### What you are asked to do
Every line of the entries with the word "tower" in it should be shown.

Data extracted from a collection:
···

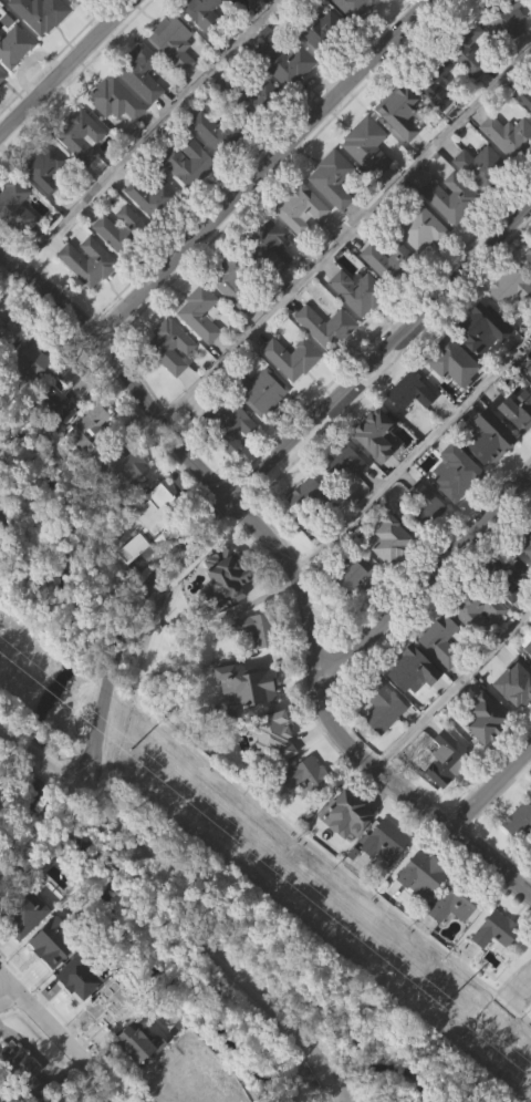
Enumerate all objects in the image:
building: (75, 1)
building: (109, 1)
building: (276, 4)
building: (356, 7)
building: (389, 7)
building: (287, 12)
building: (41, 13)
building: (72, 13)
building: (240, 13)
building: (206, 15)
building: (505, 16)
building: (315, 26)
building: (354, 31)
building: (203, 41)
building: (174, 42)
building: (41, 45)
building: (15, 47)
building: (466, 47)
building: (509, 52)
building: (285, 63)
building: (321, 63)
road: (68, 68)
building: (143, 72)
building: (175, 75)
building: (2, 76)
building: (432, 78)
building: (470, 85)
building: (524, 95)
building: (286, 96)
building: (253, 98)
building: (116, 99)
building: (144, 107)
building: (2, 110)
building: (403, 116)
building: (436, 116)
building: (220, 131)
building: (260, 131)
building: (505, 133)
building: (118, 134)
road: (146, 136)
building: (83, 138)
building: (402, 146)
building: (369, 147)
building: (190, 165)
building: (215, 165)
building: (47, 168)
building: (484, 169)
building: (509, 169)
building: (84, 172)
road: (263, 172)
building: (334, 179)
building: (369, 180)
building: (154, 197)
building: (190, 197)
building: (453, 198)
building: (481, 200)
building: (48, 202)
building: (16, 207)
building: (301, 209)
building: (335, 213)
building: (418, 227)
building: (121, 229)
building: (153, 230)
building: (452, 231)
road: (342, 236)
building: (17, 240)
building: (302, 243)
building: (268, 246)
building: (386, 254)
building: (527, 256)
building: (89, 262)
building: (121, 263)
building: (423, 263)
building: (235, 281)
building: (271, 281)
building: (510, 287)
building: (359, 292)
building: (388, 294)
building: (89, 295)
building: (202, 314)
building: (232, 317)
building: (511, 322)
building: (359, 326)
building: (481, 326)
building: (327, 327)
building: (11, 333)
building: (171, 346)
building: (201, 348)
building: (33, 358)
building: (293, 358)
building: (481, 358)
building: (327, 360)
building: (447, 362)
building: (9, 370)
building: (530, 373)
building: (172, 381)
building: (260, 391)
building: (411, 391)
building: (293, 392)
building: (67, 395)
building: (452, 395)
building: (33, 397)
building: (518, 411)
building: (264, 424)
building: (226, 426)
building: (412, 426)
building: (379, 427)
building: (85, 433)
building: (60, 440)
building: (491, 443)
building: (518, 445)
road: (413, 457)
building: (229, 459)
building: (344, 459)
building: (89, 462)
building: (118, 464)
building: (377, 468)
road: (256, 472)
building: (456, 472)
building: (489, 472)
building: (345, 494)
building: (312, 497)
building: (124, 503)
building: (426, 506)
building: (458, 507)
building: (158, 508)
building: (313, 532)
building: (396, 538)
building: (523, 539)
building: (157, 543)
building: (428, 544)
building: (508, 571)
road: (289, 572)
building: (392, 574)
building: (354, 575)
road: (427, 579)
building: (134, 582)
building: (0, 596)
building: (478, 605)
building: (356, 609)
building: (512, 610)
building: (226, 612)
building: (250, 628)
building: (445, 641)
building: (524, 642)
building: (478, 644)
building: (255, 662)
building: (409, 665)
building: (442, 674)
building: (516, 679)
building: (246, 688)
road: (452, 690)
building: (414, 704)
building: (383, 706)
building: (515, 717)
building: (249, 719)
building: (487, 719)
building: (279, 731)
building: (384, 742)
road: (9, 746)
power tower: (129, 749)
building: (486, 752)
building: (447, 757)
road: (42, 767)
building: (276, 770)
building: (307, 776)
road: (489, 791)
building: (448, 793)
building: (307, 809)
building: (347, 810)
road: (279, 821)
building: (517, 821)
building: (387, 841)
building: (348, 849)
building: (520, 857)
building: (422, 872)
building: (8, 873)
building: (386, 875)
road: (157, 878)
road: (527, 886)
building: (454, 905)
building: (423, 910)
building: (26, 917)
building: (497, 930)
building: (456, 939)
building: (57, 946)
building: (30, 949)
building: (497, 963)
building: (57, 969)
building: (81, 975)
road: (517, 989)
road: (257, 991)
road: (8, 998)
power tower: (444, 1007)
building: (79, 1012)
building: (108, 1012)
road: (62, 1038)
building: (106, 1044)
building: (135, 1045)
road: (312, 1048)
building: (24, 1071)
building: (197, 1073)
building: (137, 1077)
building: (17, 1090)
building: (67, 1096)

···

### Answer to the exercise
power tower: (129, 749)
power tower: (444, 1007)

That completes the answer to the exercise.